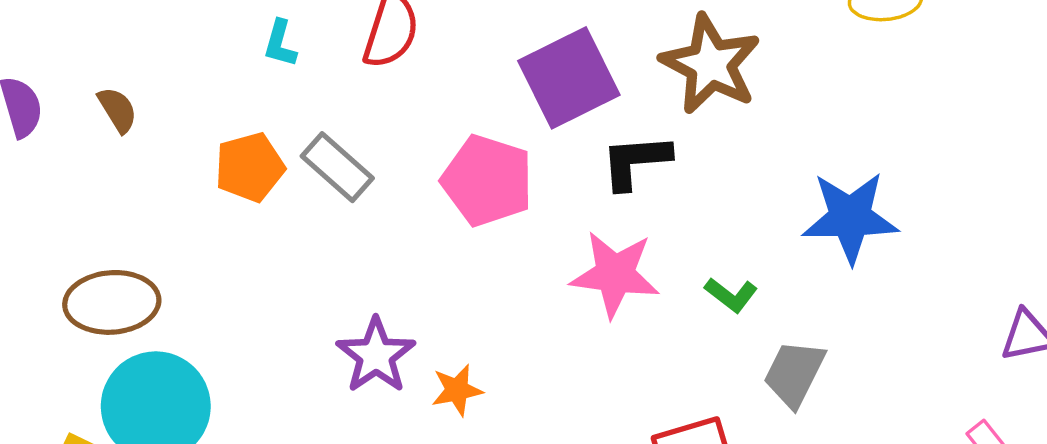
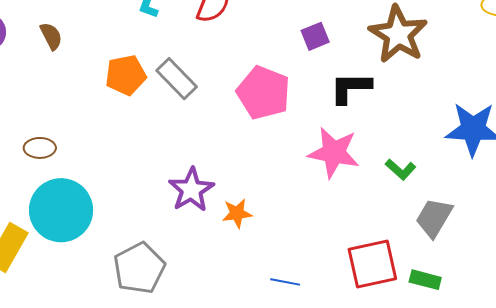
purple square: (569, 78) -> (315, 36), size x0.5
brown ellipse: (112, 302) -> (40, 148), size x0.6

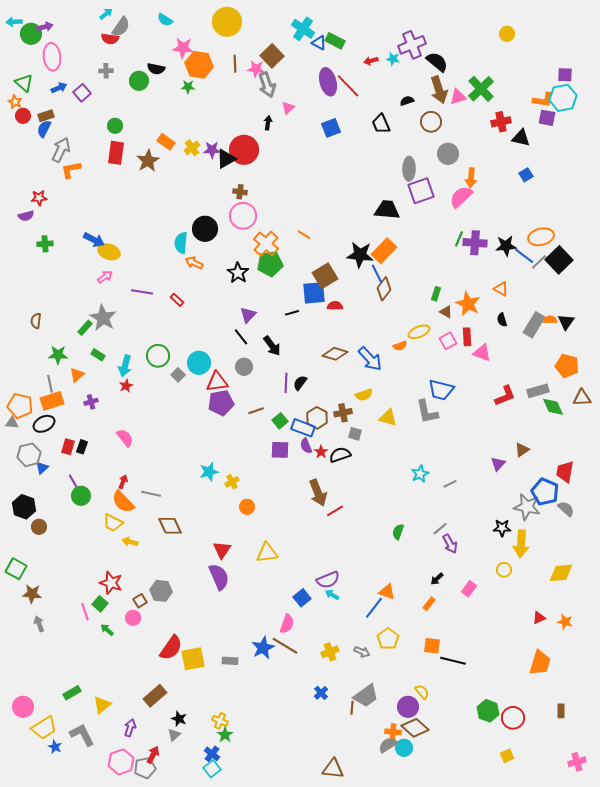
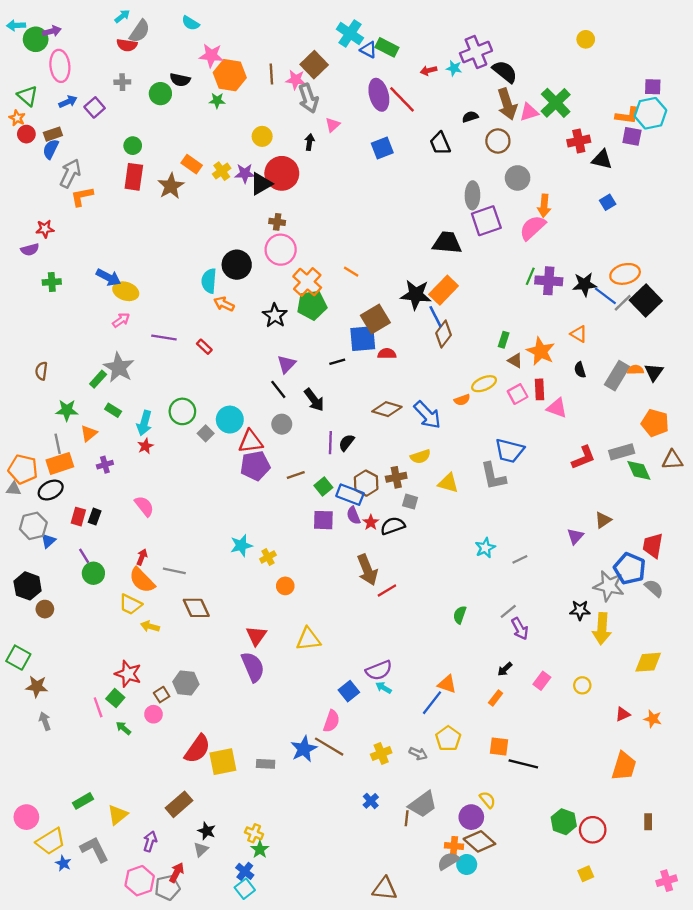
yellow circle: (227, 22) -> (262, 136), moved, size x0.6
yellow circle: (504, 570) -> (582, 685), moved

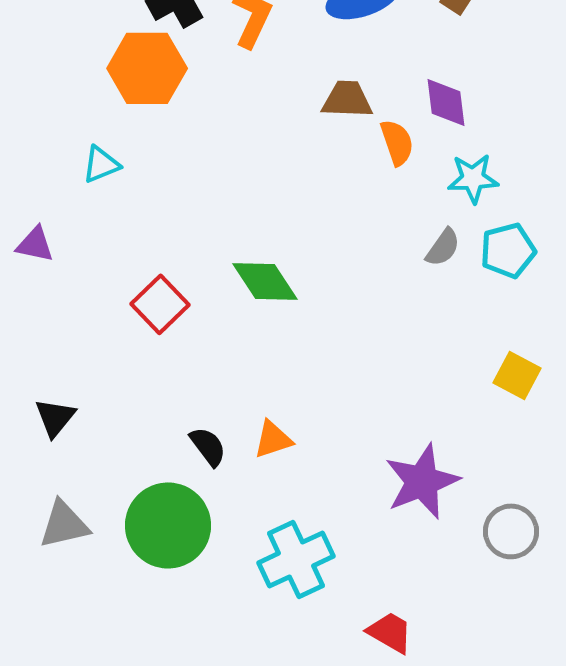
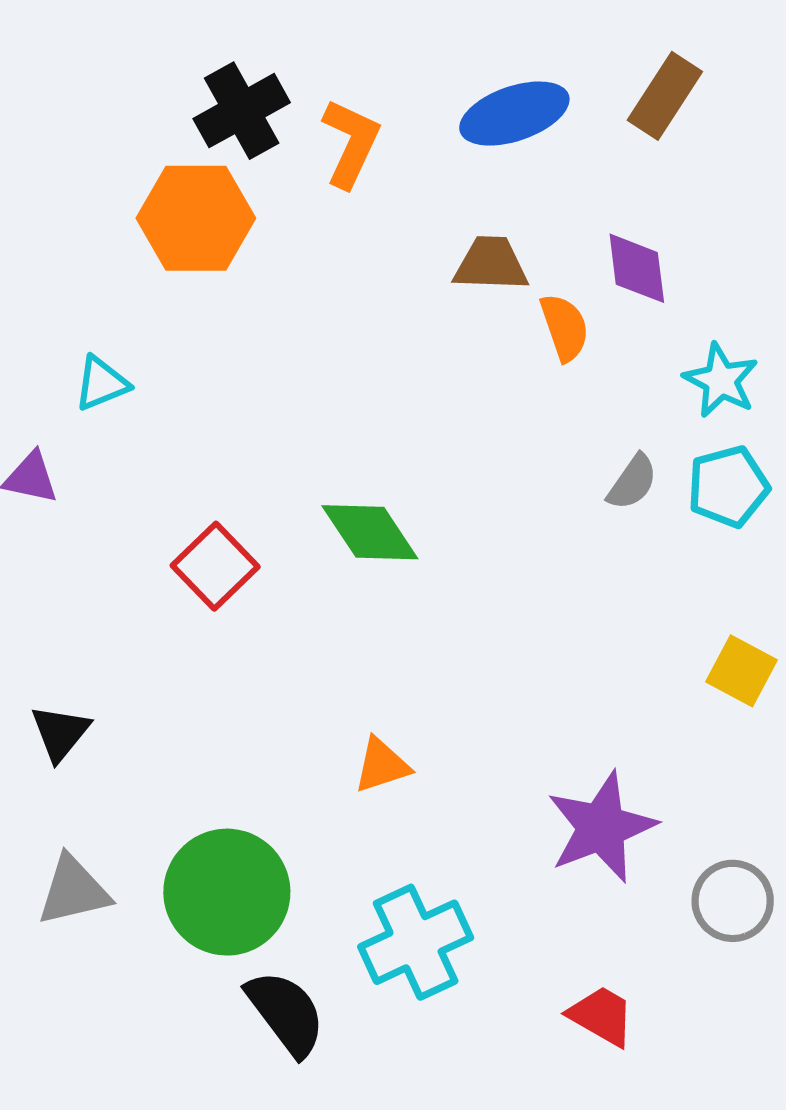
cyan triangle: (101, 164) -> (102, 383), moved
cyan star: (473, 178) -> (721, 380), moved, turned 30
black semicircle: (208, 446) -> (286, 1013), moved, size x1.5
red trapezoid: (390, 632) -> (601, 1016), moved

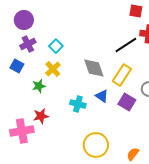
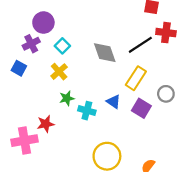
purple circle: (24, 20) -> (43, 23), moved
gray diamond: (94, 68) -> (105, 53), moved
green star: (39, 86) -> (67, 98), moved

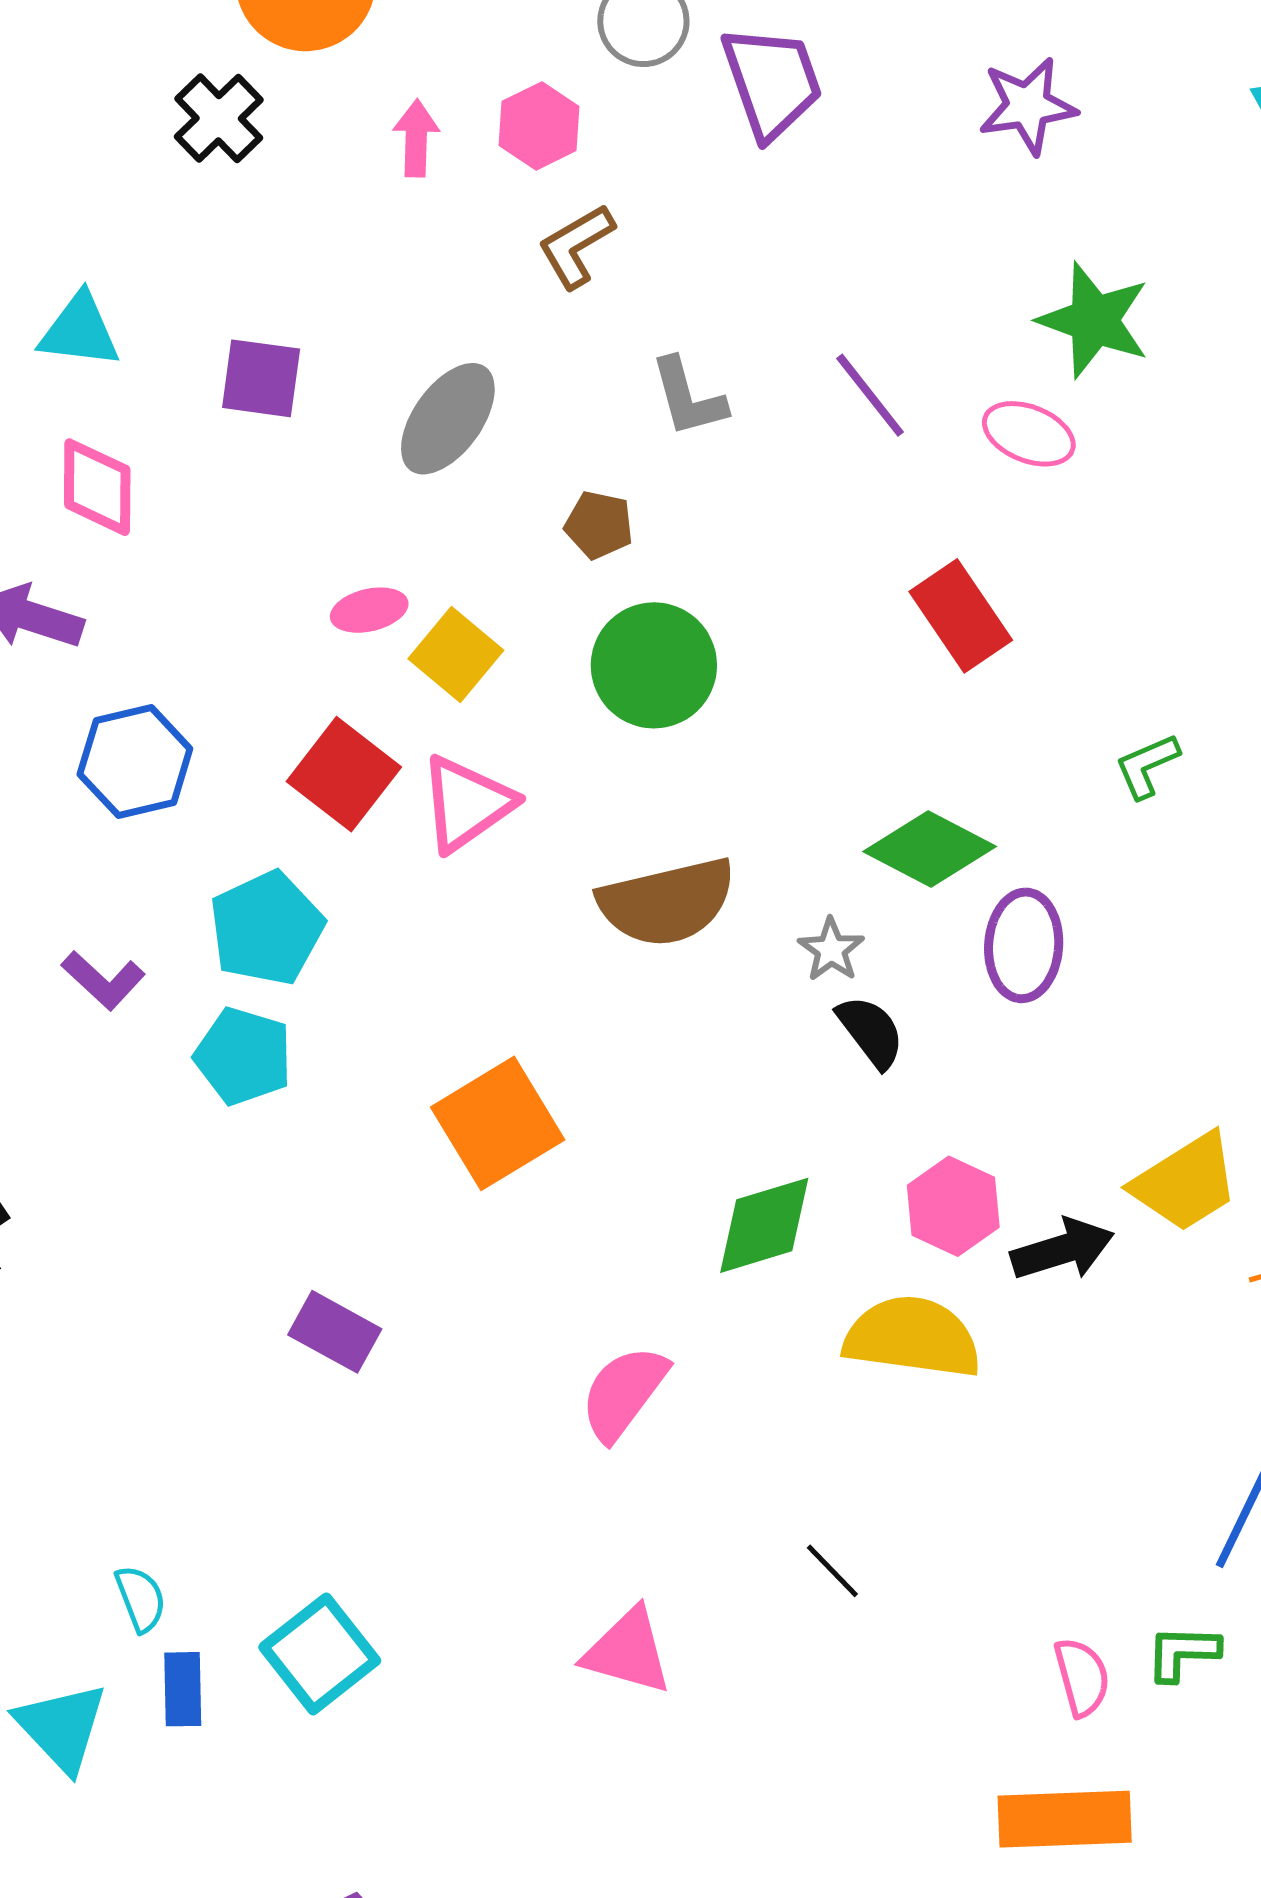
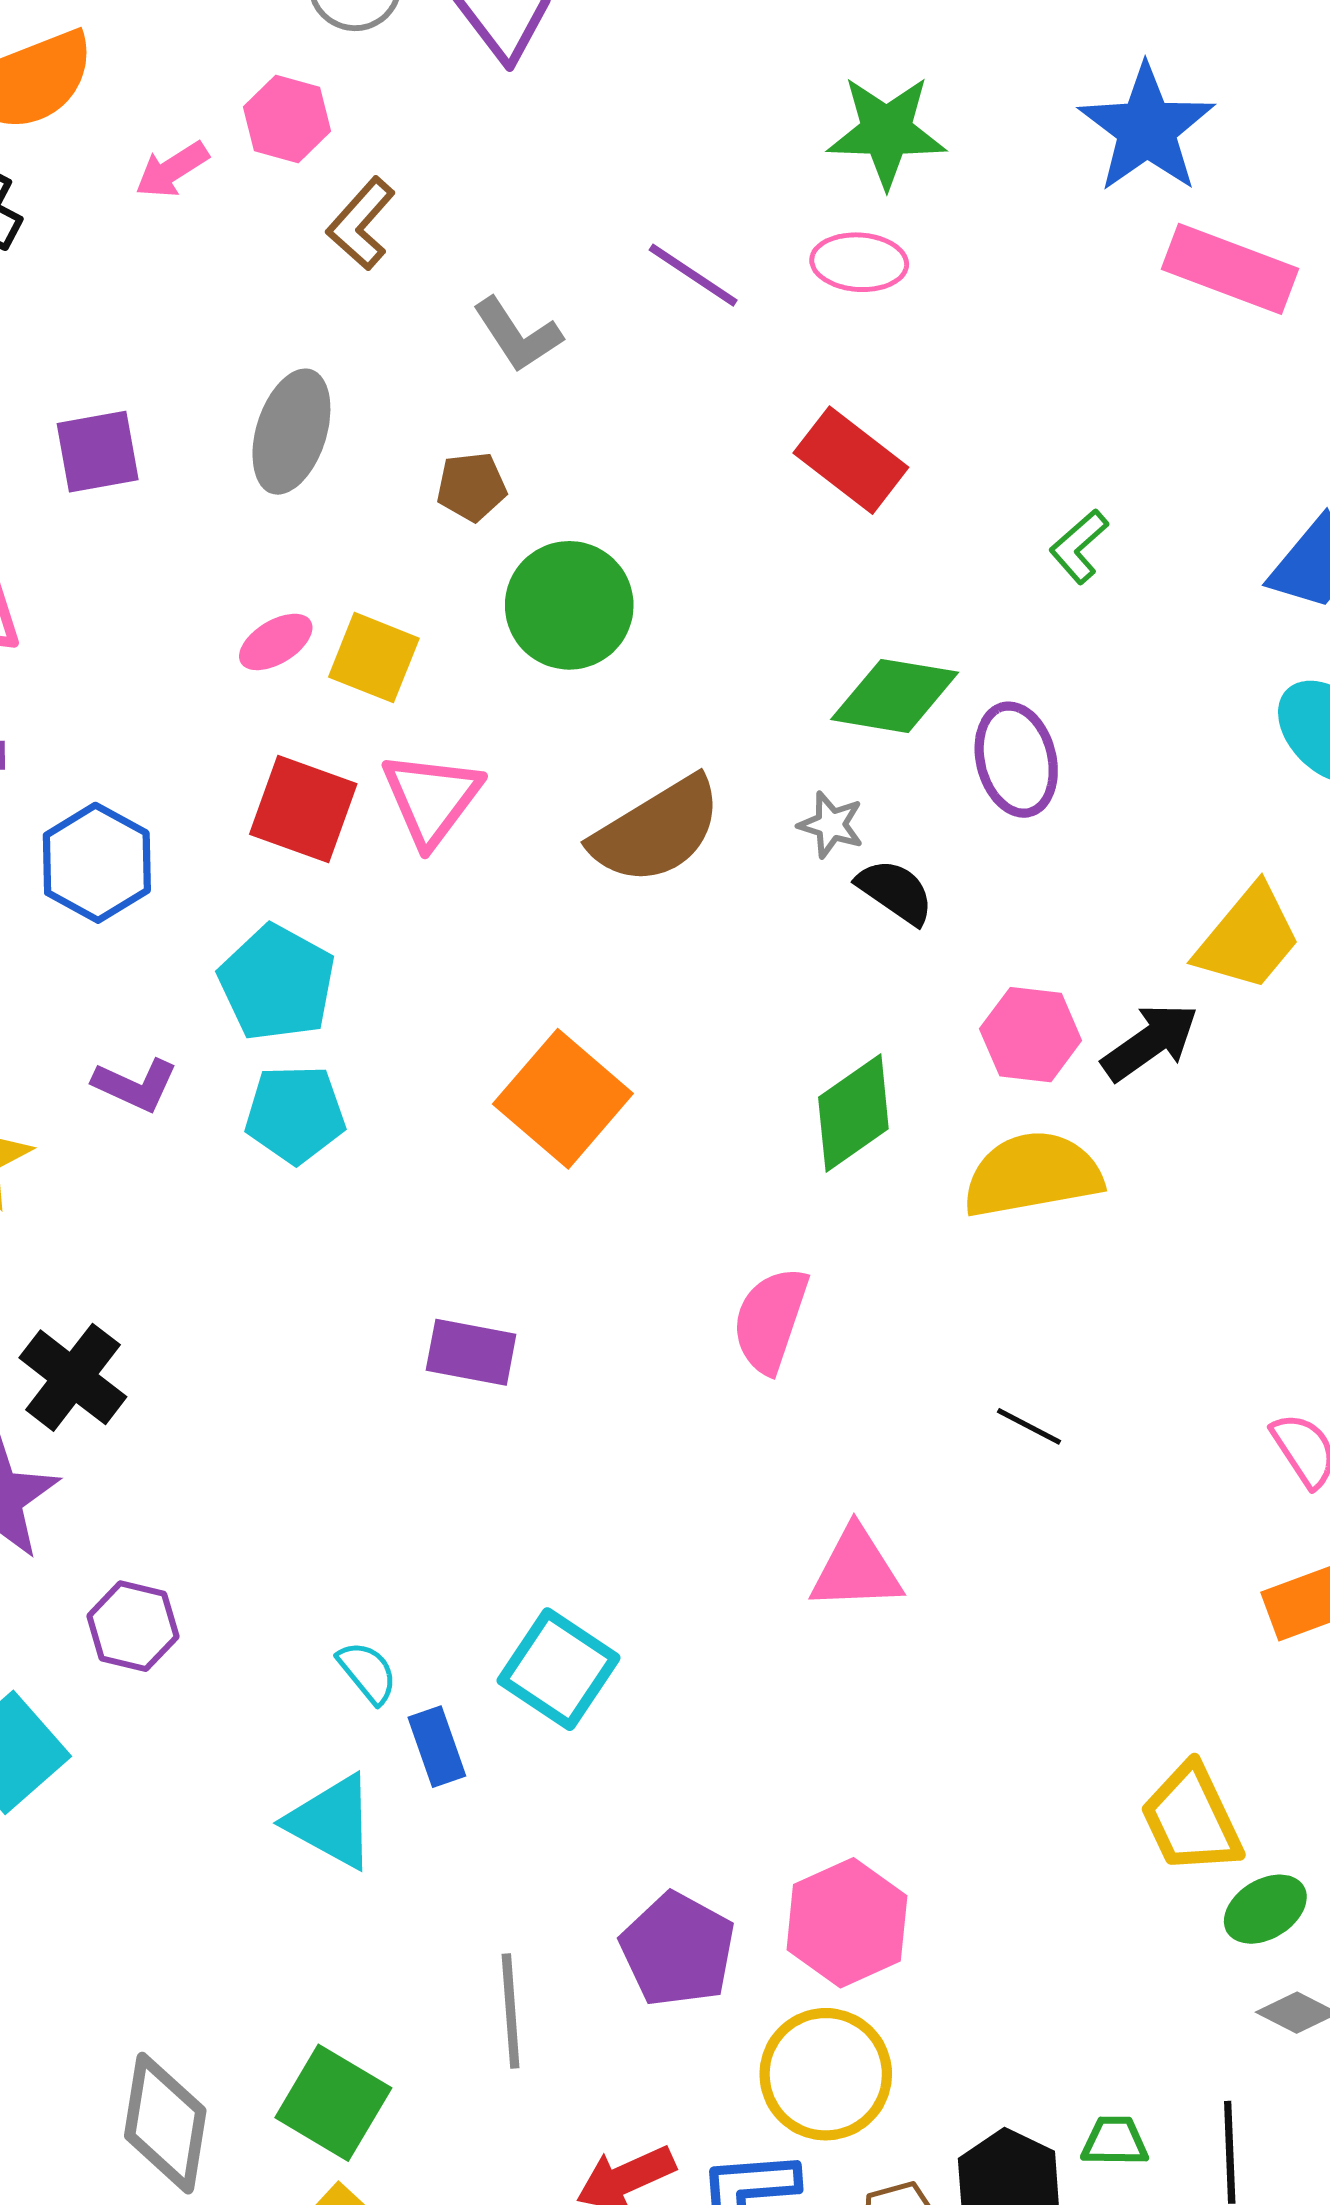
•••
▶ [WHAT TO WORK ON]
Write the material out again exactly as it appears, dropping the pictures.

▶ [WRITTEN ANSWER]
purple square: (569, 78) -> (315, 36), size x0.5
brown ellipse: (112, 302) -> (40, 148), size x0.6

yellow circle: (227, 22) -> (262, 136), moved, size x0.6
yellow circle: (504, 570) -> (582, 685), moved

cyan triangle: (101, 164) -> (102, 383), moved
cyan star: (473, 178) -> (721, 380), moved, turned 30
black semicircle: (208, 446) -> (286, 1013), moved, size x1.5
red trapezoid: (390, 632) -> (601, 1016), moved

purple circle: (24, 20) -> (43, 23), moved
gray diamond: (94, 68) -> (105, 53), moved
green star: (39, 86) -> (67, 98), moved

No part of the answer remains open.